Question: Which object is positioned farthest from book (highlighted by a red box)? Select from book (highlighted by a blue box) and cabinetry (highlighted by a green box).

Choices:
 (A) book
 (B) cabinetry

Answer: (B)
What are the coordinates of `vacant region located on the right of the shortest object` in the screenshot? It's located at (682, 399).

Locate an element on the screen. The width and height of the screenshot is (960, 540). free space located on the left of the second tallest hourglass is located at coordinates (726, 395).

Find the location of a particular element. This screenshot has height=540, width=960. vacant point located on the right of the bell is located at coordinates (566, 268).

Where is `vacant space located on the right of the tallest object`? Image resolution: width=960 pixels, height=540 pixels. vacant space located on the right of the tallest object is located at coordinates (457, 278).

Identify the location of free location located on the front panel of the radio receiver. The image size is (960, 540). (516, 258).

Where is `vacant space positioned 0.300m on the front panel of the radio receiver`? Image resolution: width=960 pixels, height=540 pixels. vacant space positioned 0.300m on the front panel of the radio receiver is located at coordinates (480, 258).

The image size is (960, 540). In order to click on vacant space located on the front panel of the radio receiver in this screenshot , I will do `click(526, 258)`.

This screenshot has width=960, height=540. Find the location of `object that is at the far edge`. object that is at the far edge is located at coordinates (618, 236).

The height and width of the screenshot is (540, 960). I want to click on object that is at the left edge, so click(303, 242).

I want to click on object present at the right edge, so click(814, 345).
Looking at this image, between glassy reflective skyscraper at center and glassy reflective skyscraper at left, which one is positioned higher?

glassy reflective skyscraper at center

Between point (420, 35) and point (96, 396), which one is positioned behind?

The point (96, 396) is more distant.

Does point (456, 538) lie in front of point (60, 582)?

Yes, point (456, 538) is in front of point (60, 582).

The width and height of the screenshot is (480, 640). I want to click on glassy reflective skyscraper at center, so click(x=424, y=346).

--------------------------------------------------

Task requirements - Print every item above verbatim, line for line, with no additions or omissions.

Result of this exercise -
Question: Which object is positioned farthest from book (highlighted by a red box)? Select from book (highlighted by a blue box) and cabinetry (highlighted by a green box).

Choices:
 (A) book
 (B) cabinetry

Answer: (B)
What are the coordinates of `vacant region located on the right of the shortest object` in the screenshot? It's located at (682, 399).

Locate an element on the screen. The width and height of the screenshot is (960, 540). free space located on the left of the second tallest hourglass is located at coordinates (726, 395).

Find the location of a particular element. This screenshot has height=540, width=960. vacant point located on the right of the bell is located at coordinates (566, 268).

Where is `vacant space located on the right of the tallest object`? Image resolution: width=960 pixels, height=540 pixels. vacant space located on the right of the tallest object is located at coordinates (457, 278).

Identify the location of free location located on the front panel of the radio receiver. The image size is (960, 540). (516, 258).

Where is `vacant space positioned 0.300m on the front panel of the radio receiver`? Image resolution: width=960 pixels, height=540 pixels. vacant space positioned 0.300m on the front panel of the radio receiver is located at coordinates (480, 258).

The image size is (960, 540). In order to click on vacant space located on the front panel of the radio receiver in this screenshot , I will do `click(526, 258)`.

This screenshot has width=960, height=540. Find the location of `object that is at the far edge`. object that is at the far edge is located at coordinates (618, 236).

The height and width of the screenshot is (540, 960). I want to click on object that is at the left edge, so click(303, 242).

I want to click on object present at the right edge, so click(814, 345).
Looking at this image, between glassy reflective skyscraper at center and glassy reflective skyscraper at left, which one is positioned higher?

glassy reflective skyscraper at center

Between point (420, 35) and point (96, 396), which one is positioned behind?

The point (96, 396) is more distant.

Does point (456, 538) lie in front of point (60, 582)?

Yes, point (456, 538) is in front of point (60, 582).

The width and height of the screenshot is (480, 640). I want to click on glassy reflective skyscraper at center, so click(x=424, y=346).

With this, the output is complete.